- _Problem requirements_:
Go through the data and copy each line where the word "none" shows up.
○ ○ ○
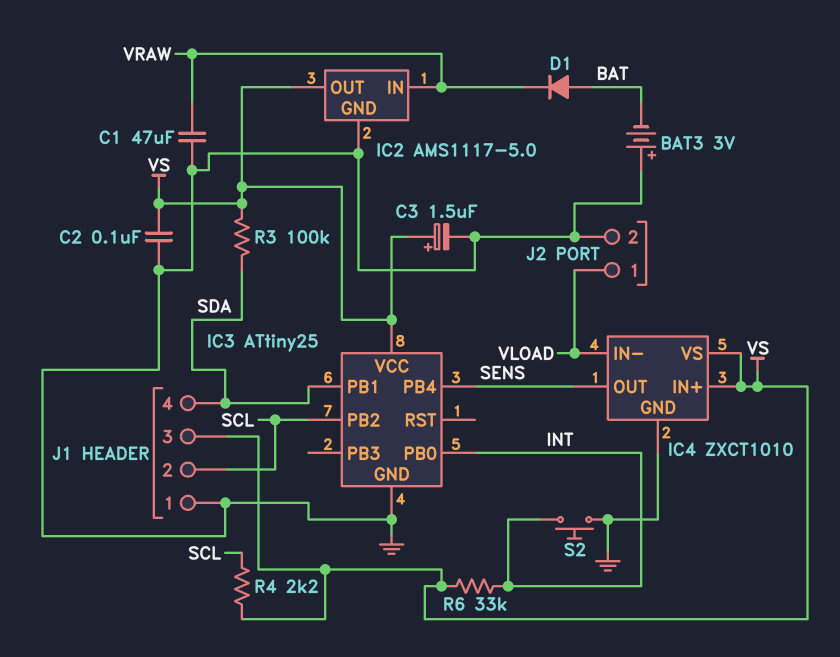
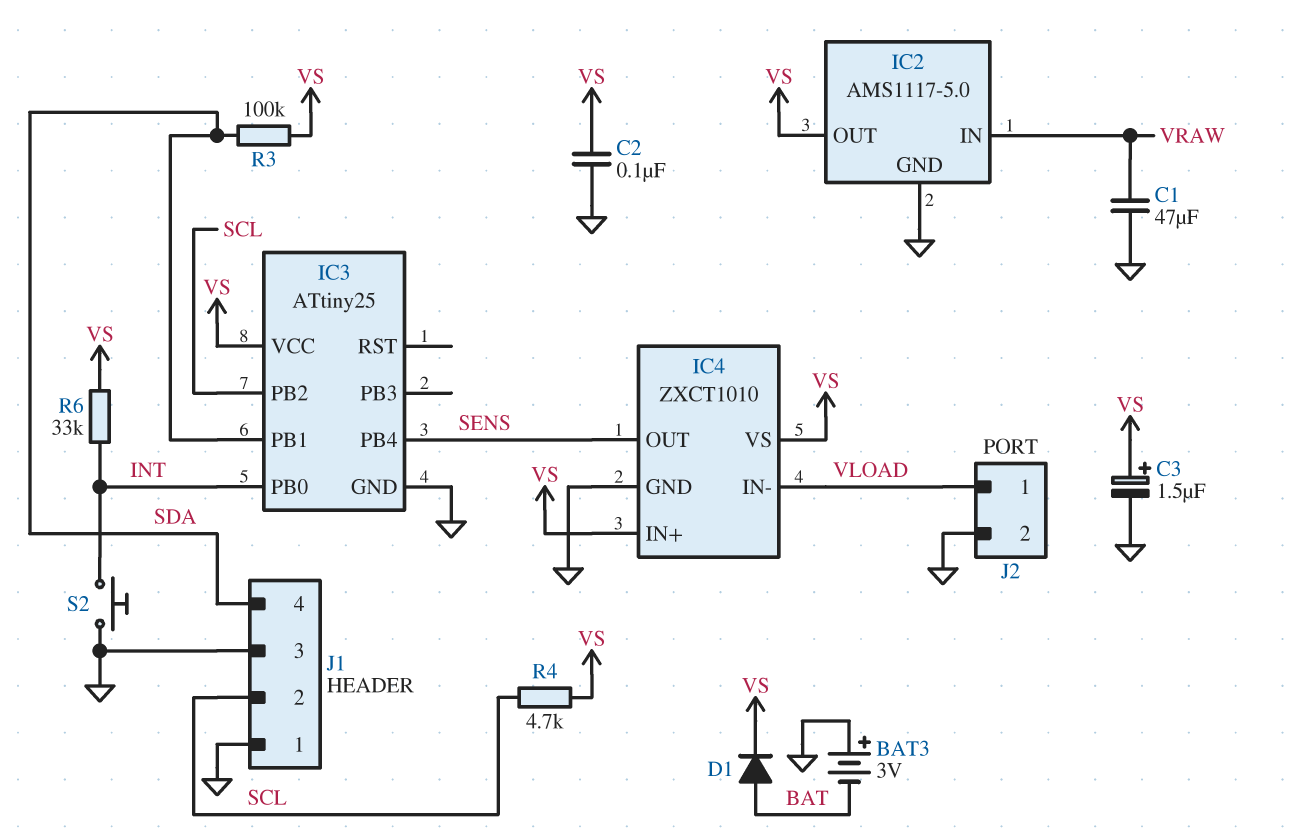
D1: diode (A BAT, K VRAW) -> diode (A BAT, K VS)
J1 pin 3: VS -> GND
R4: 2.2k (SCL, VS) -> 4.7k (SCL, VS)

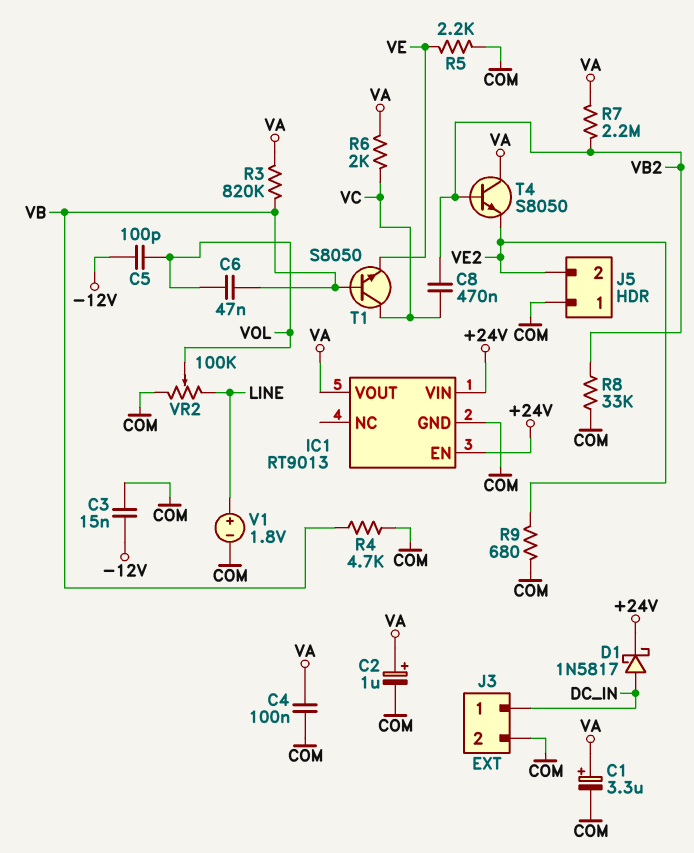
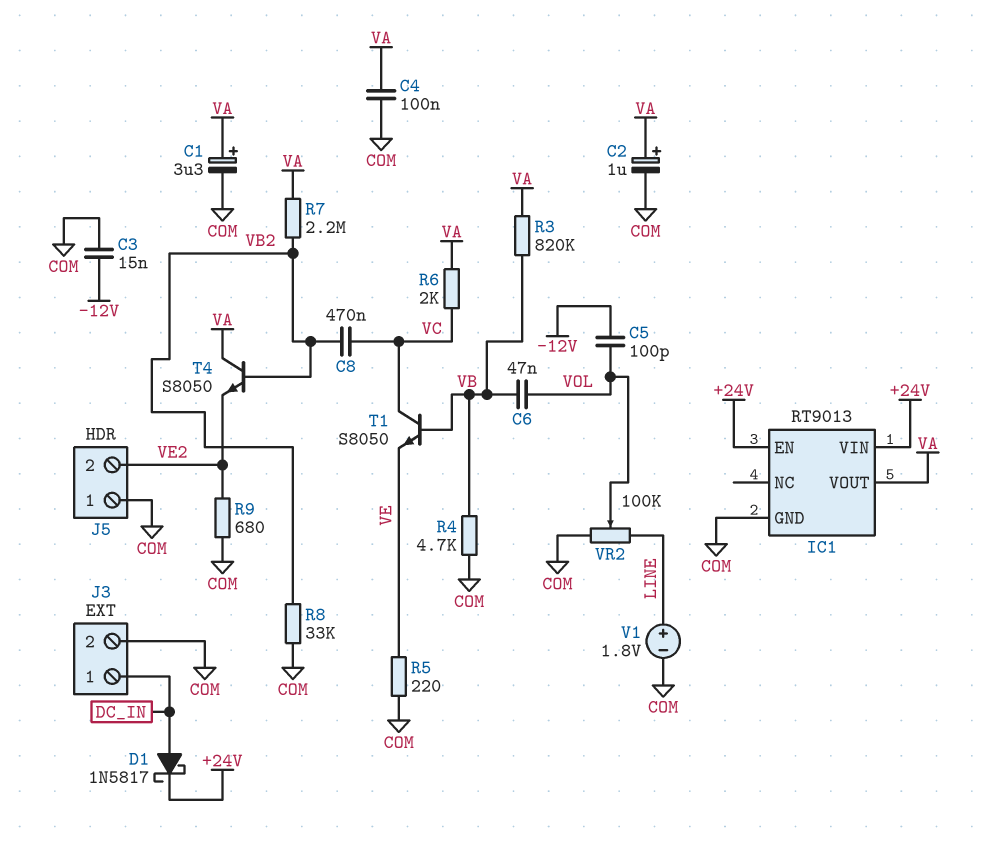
R5: 2.2k (COM, VE) -> 220 (COM, VE)

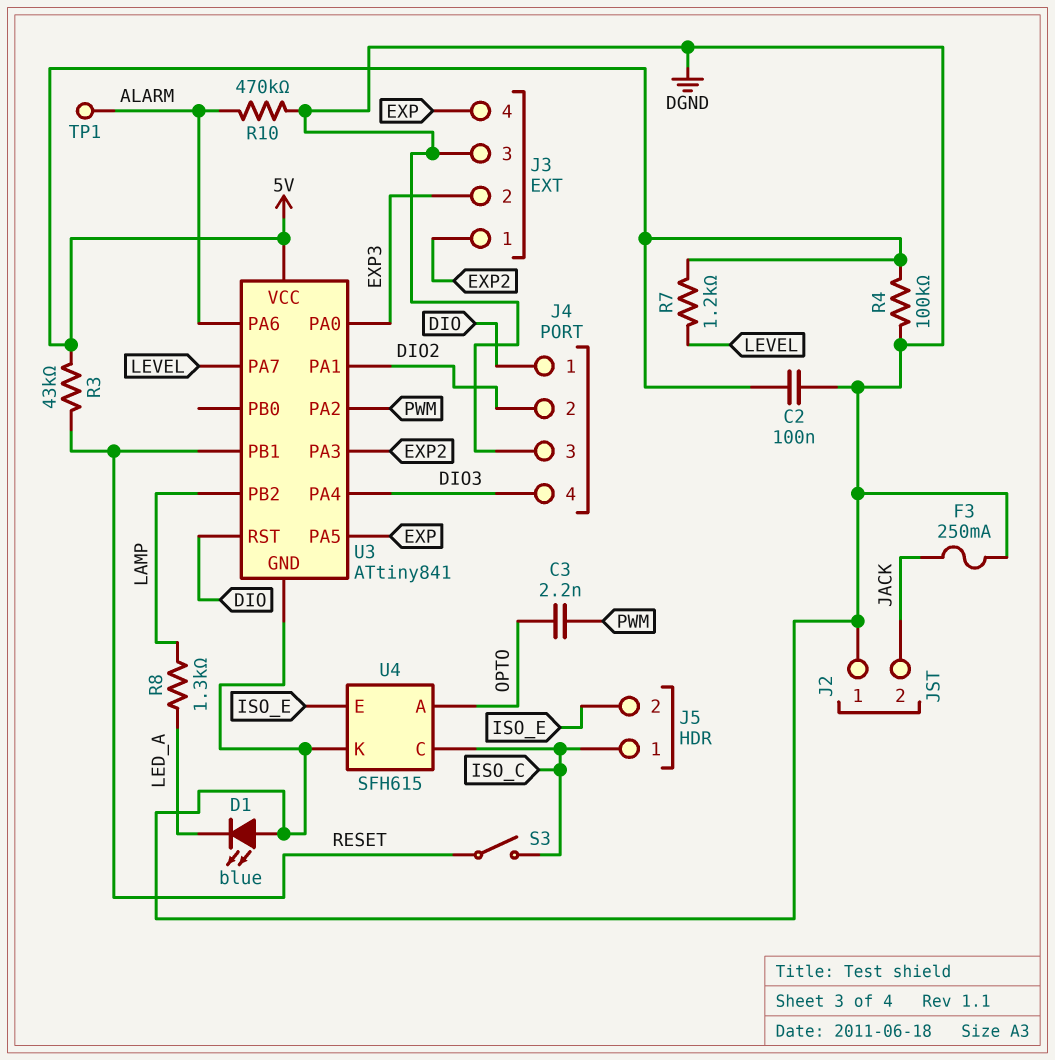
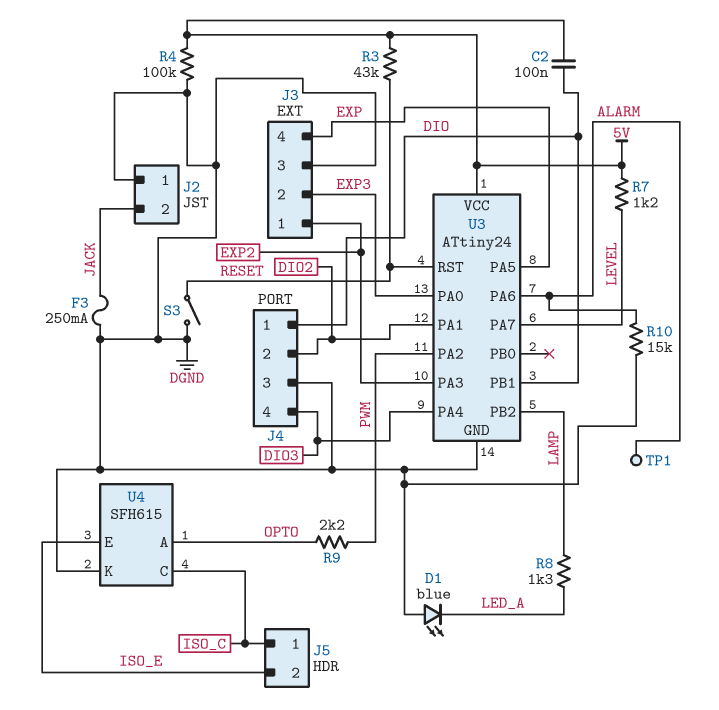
C2: 100nF (5V, DGND) -> 100nF (5V, DIO)
C3: 2.2nF (OPTO, PWM) -> none
R9: none -> 2.2k (OPTO, PWM)
R10: 470k (ALARM, DGND) -> 15k (ALARM, DGND)
S3: switch (ISO_C, RESET) -> switch (DGND, RESET)
U3: ATtiny841 -> ATtiny24
U3 pin PB1: RESET -> DIO
U3 pin RST: DIO -> RESET

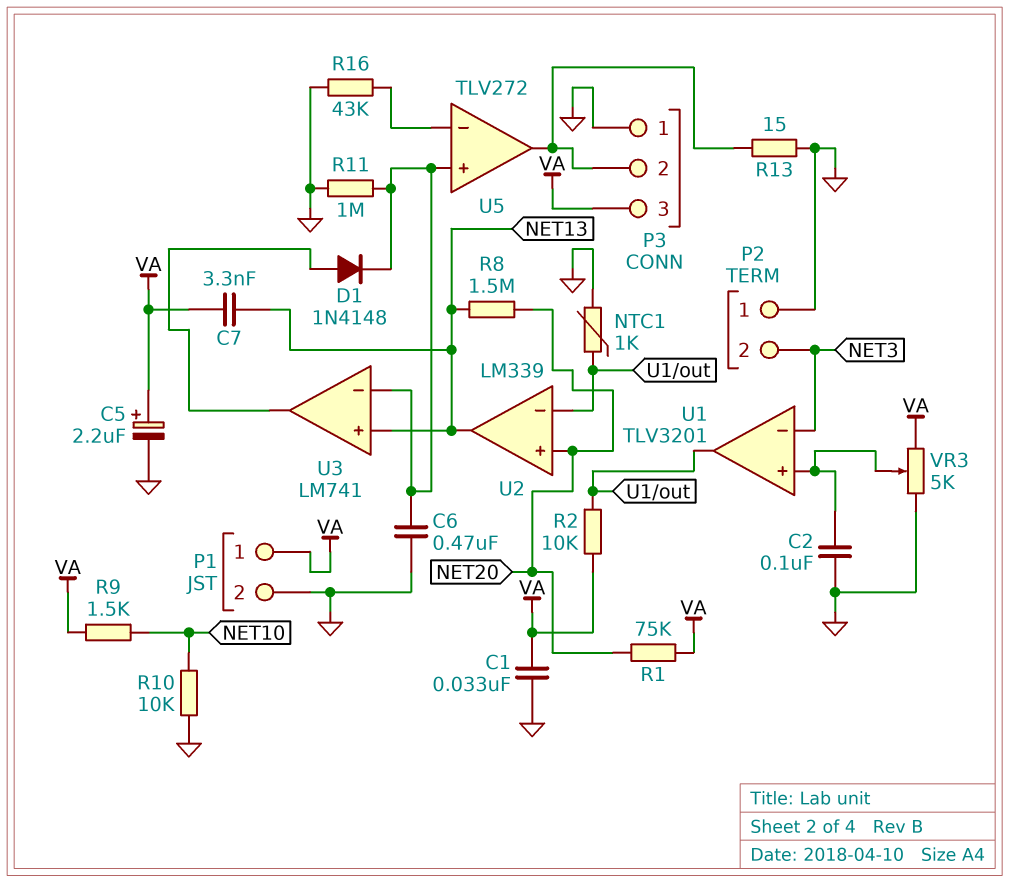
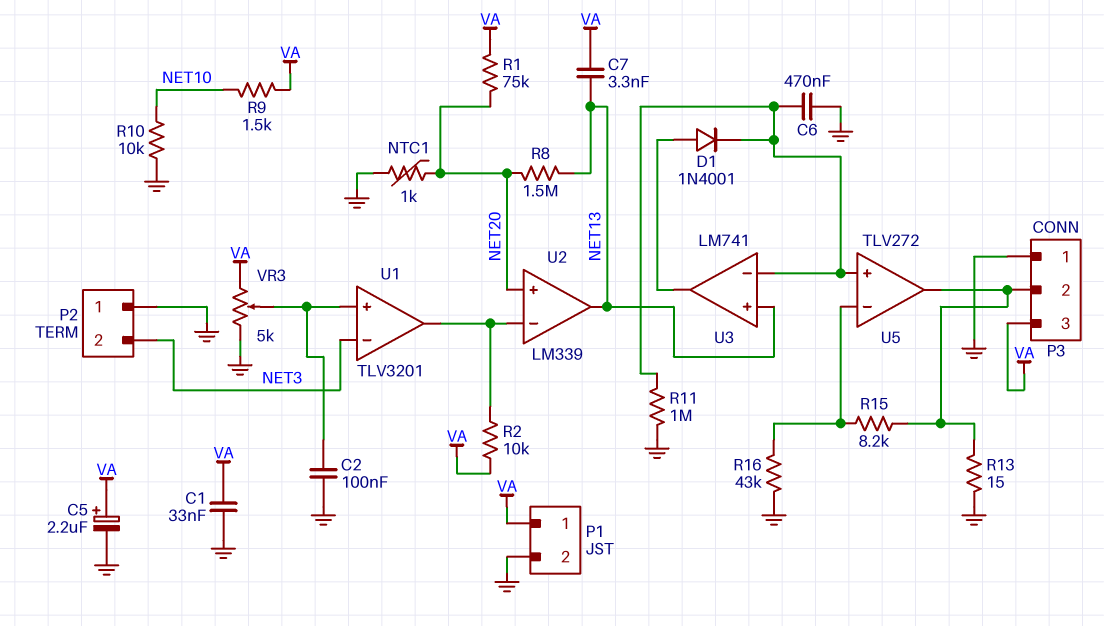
D1: diode 1N4148 (A U3/out, K U3/in-) -> diode 1N4001 (A U3/out, K U3/in-)
NTC1: 1k (GND, U1/out) -> 1k (GND, NET20)
R15: none -> 8.2k (P3/2, U5/in-)

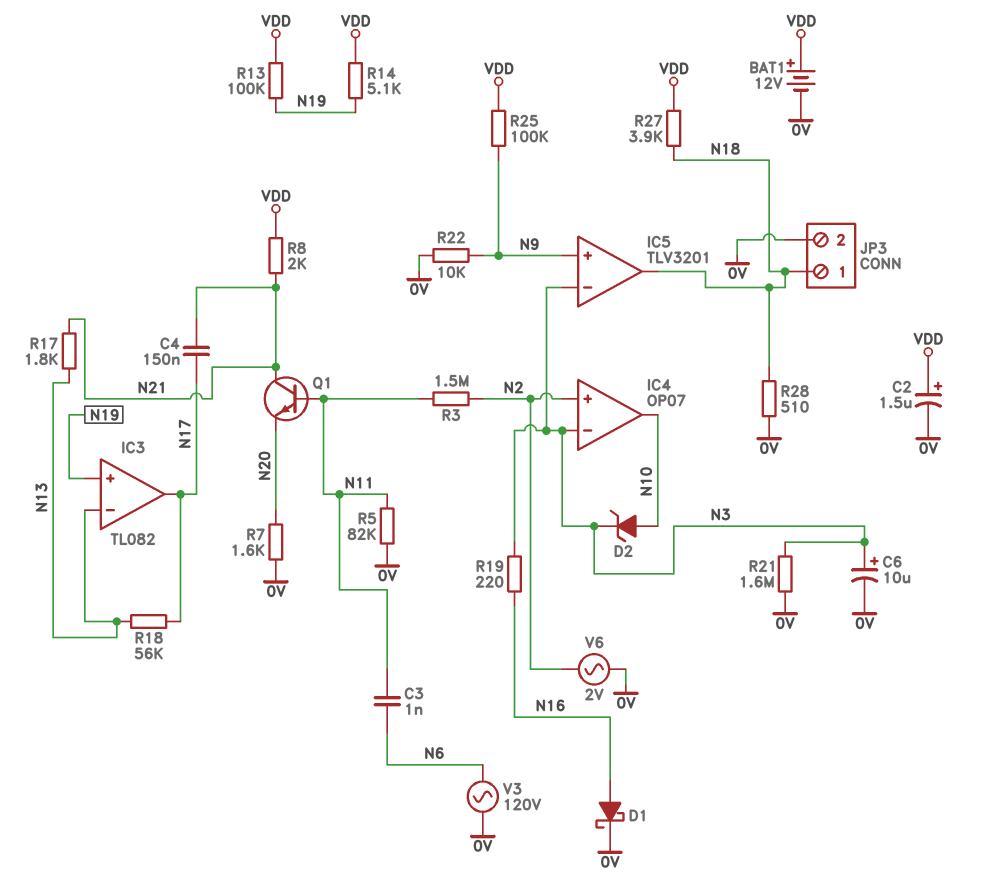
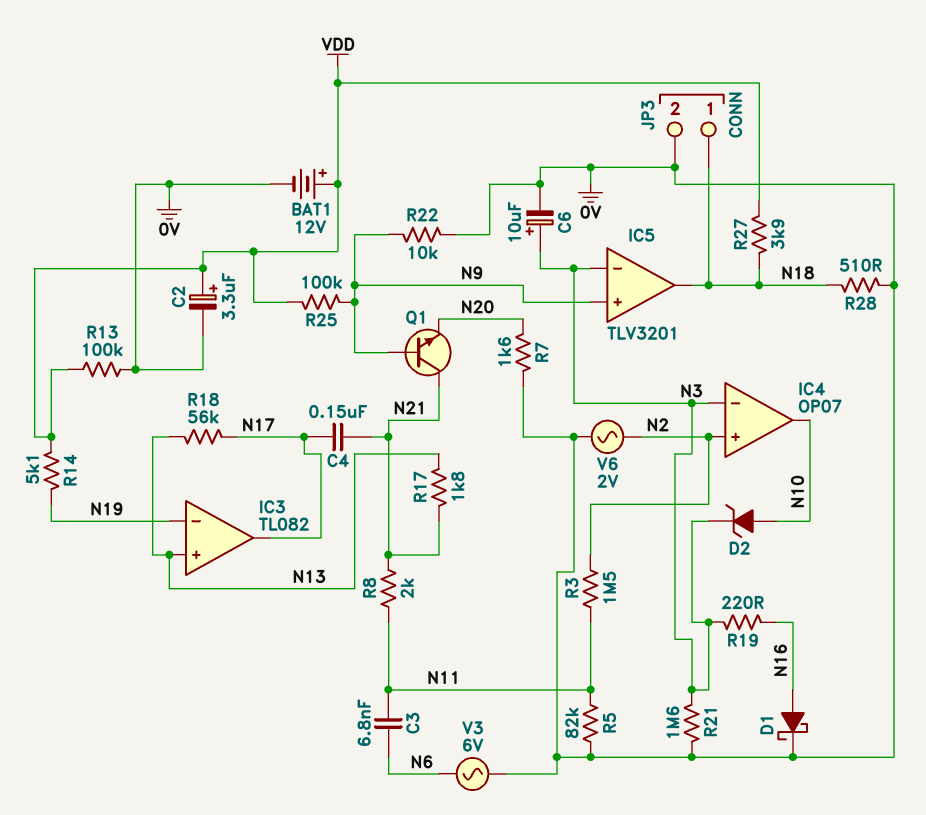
C2: 1.5uF (plus VDD, minus 0V) -> 3.3uF (plus VDD, minus 0V)
C3: 1nF (N6, N11) -> 6.8nF (N6, N11)
IC3 pin in+: N19 -> N13
IC3 pin in-: N13 -> N19
Q1: NPN (B N11, C N21, E N20) -> NPN (B N9, C N21, E N20)
R8: 2k (N21, VDD) -> 2k (N11, N21)
R13: 100k (N19, VDD) -> 100k (0V, VDD)
V3: AC 120V (0V, N6) -> AC 6V (0V, N6)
○ ○ ○
- _Task solution_:
C3: 2.2nF (OPTO, PWM) -> none
R9: none -> 2.2k (OPTO, PWM)
R15: none -> 8.2k (P3/2, U5/in-)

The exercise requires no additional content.